Source data -
···
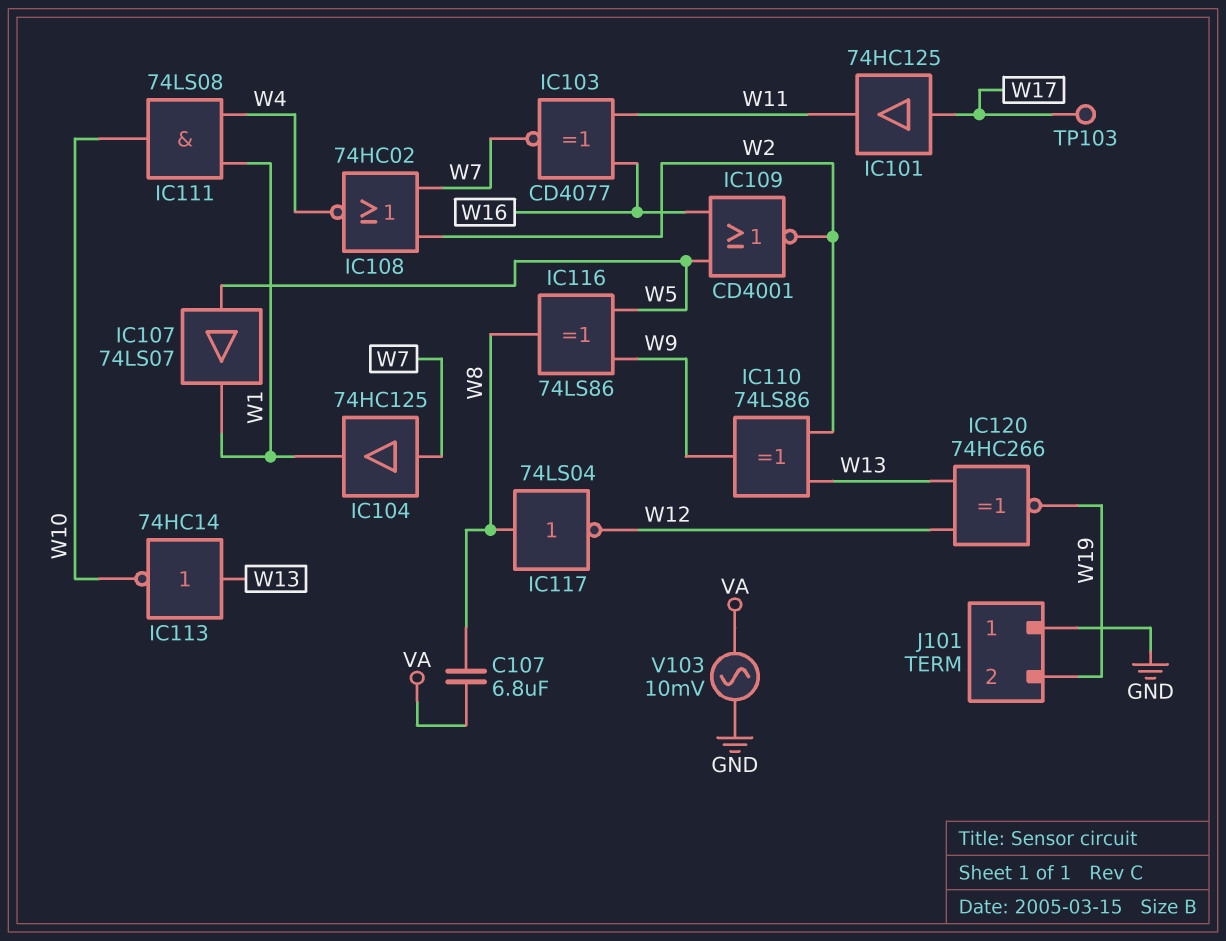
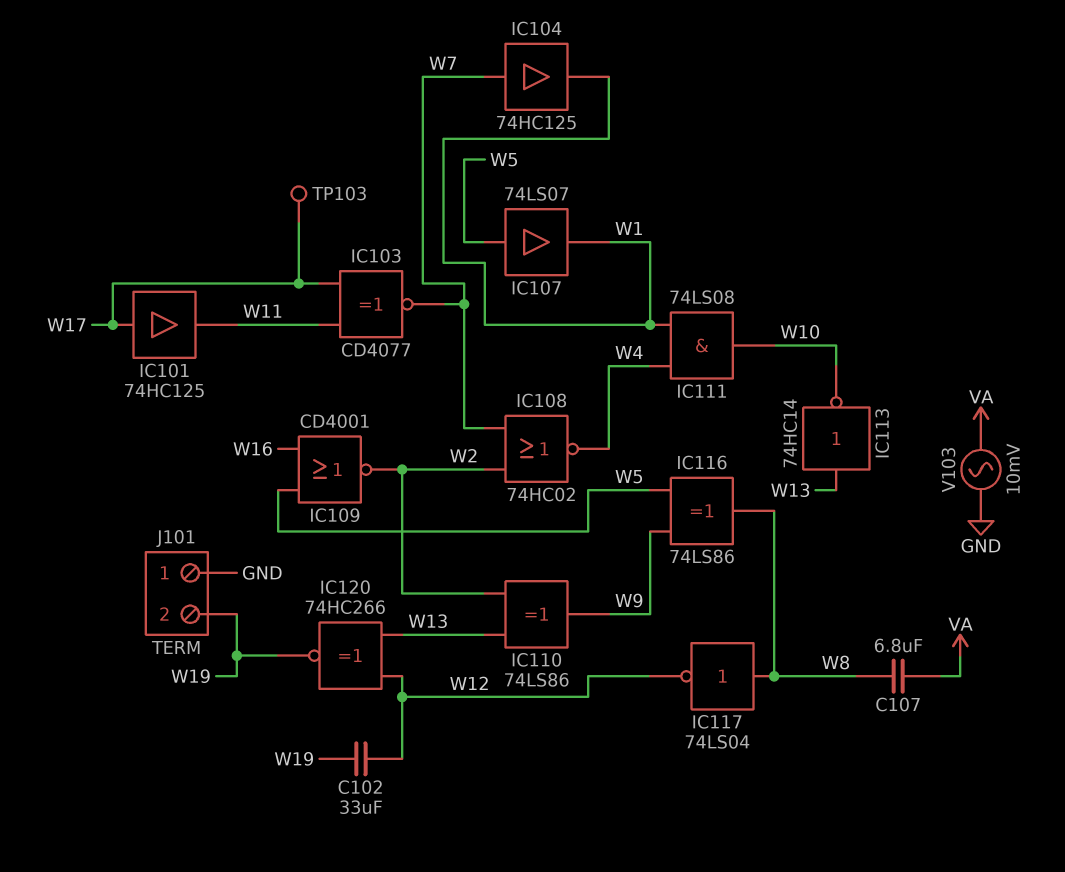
C102: none -> 33uF (W12, W19)
IC103: XNOR CD4077 (in W11, in W16, out W7) -> XNOR CD4077 (in W11, in W17, out W7)

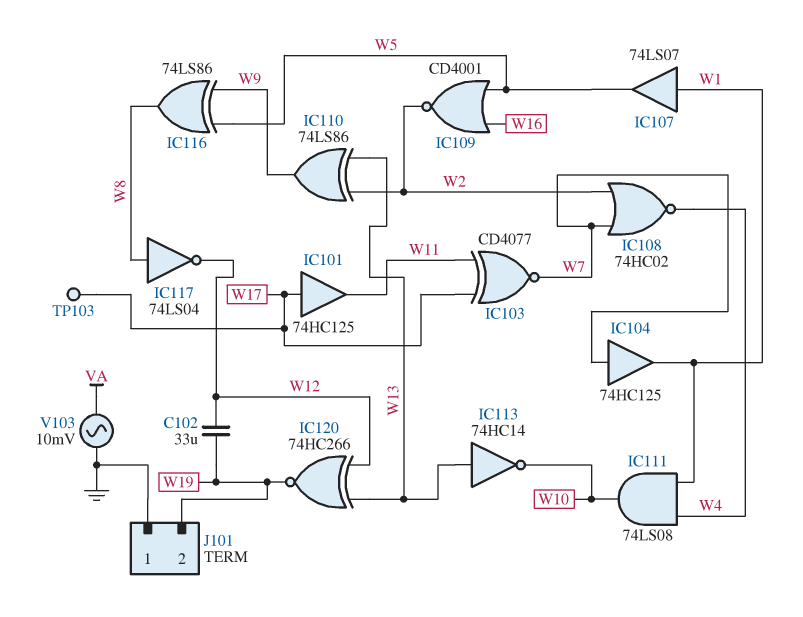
C107: 6.8uF (VA, W8) -> none
IC107: buffer 74LS07 (in W5, out W1) -> buffer 74LS07 (in W1, out W5)

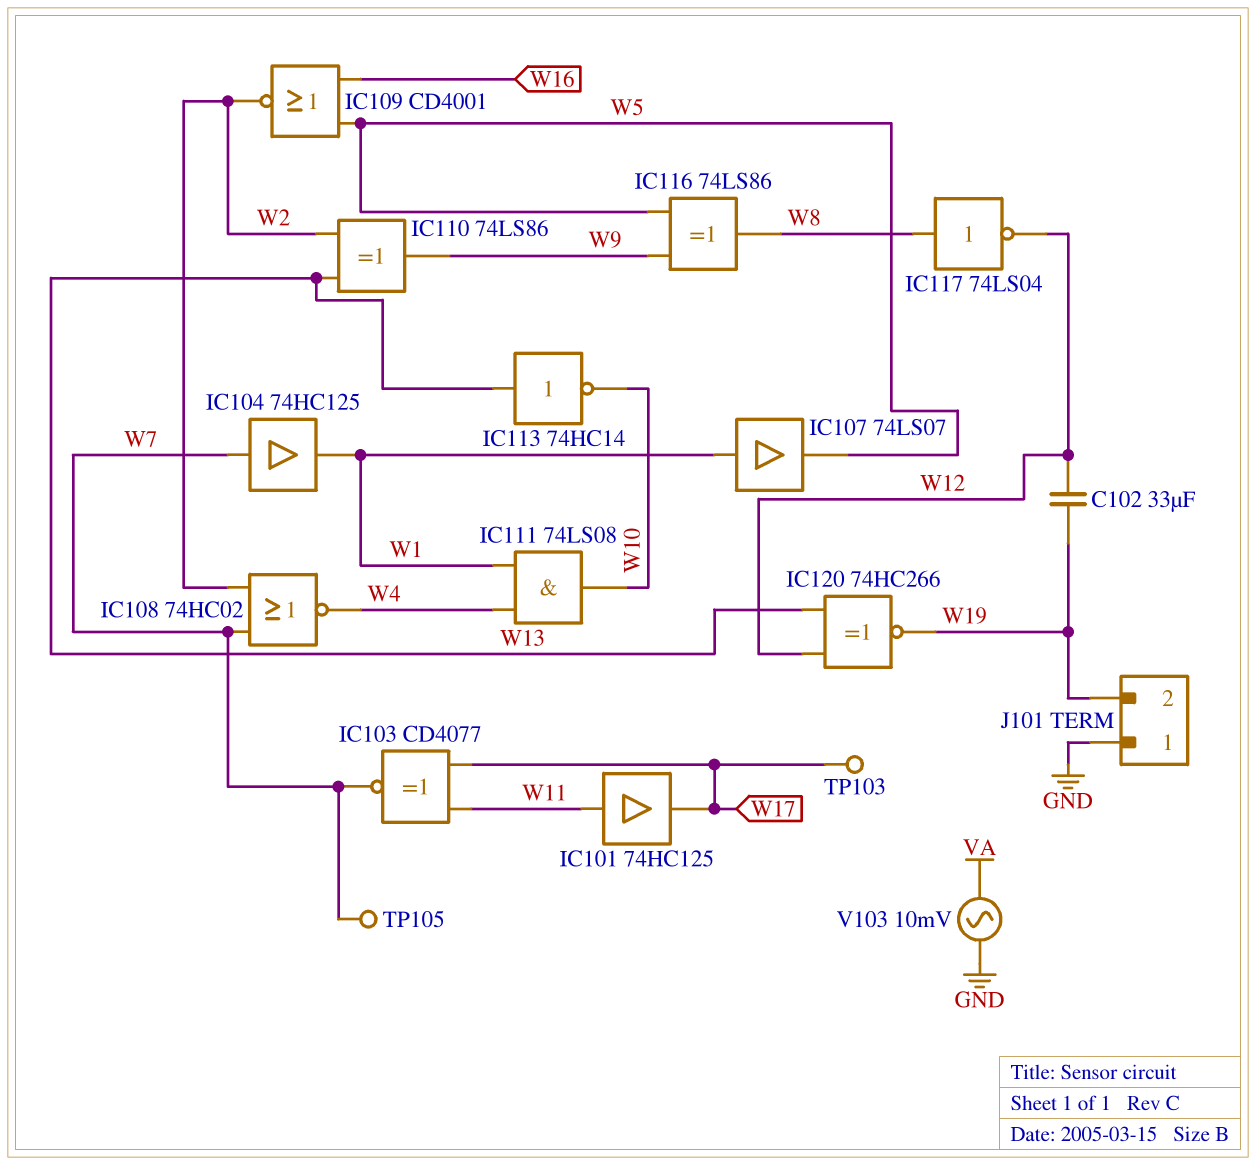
IC101: buffer 74HC125 (in W17, out W11) -> buffer 74HC125 (in W11, out W17)
TP105: none -> test point (W7)

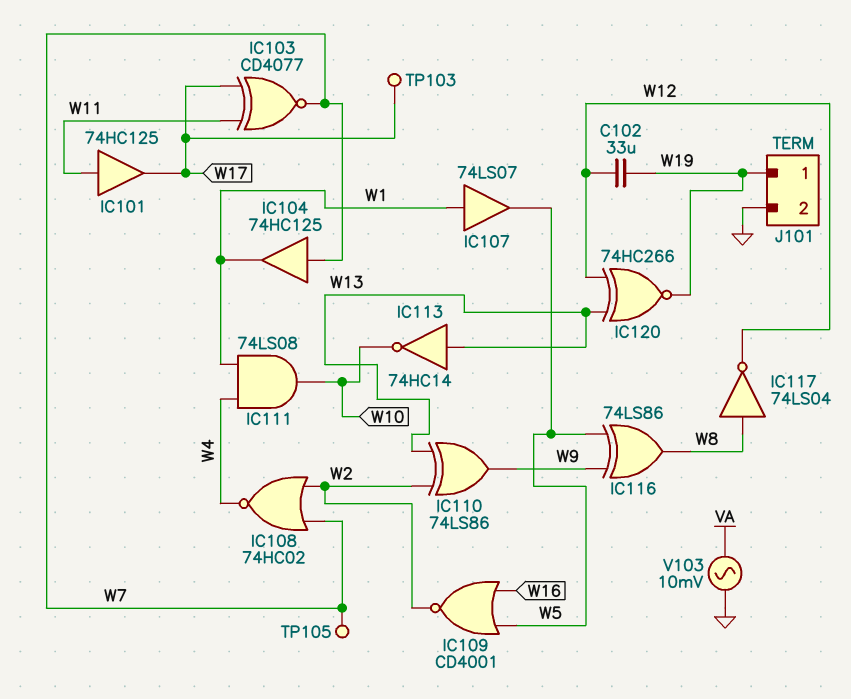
J101 pin 1: GND -> W19
J101 pin 2: W19 -> GND

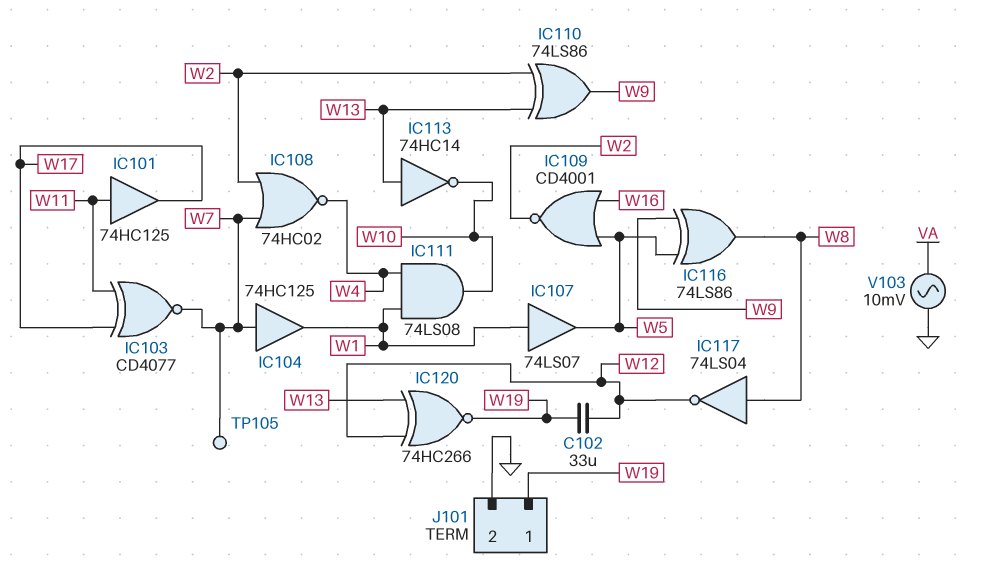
TP103: test point (W17) -> none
···
THE TASK -
Looking over the entries above, how many lines contain the string "none"? State the number and nothing else.

REPLY TO THE TASK -
4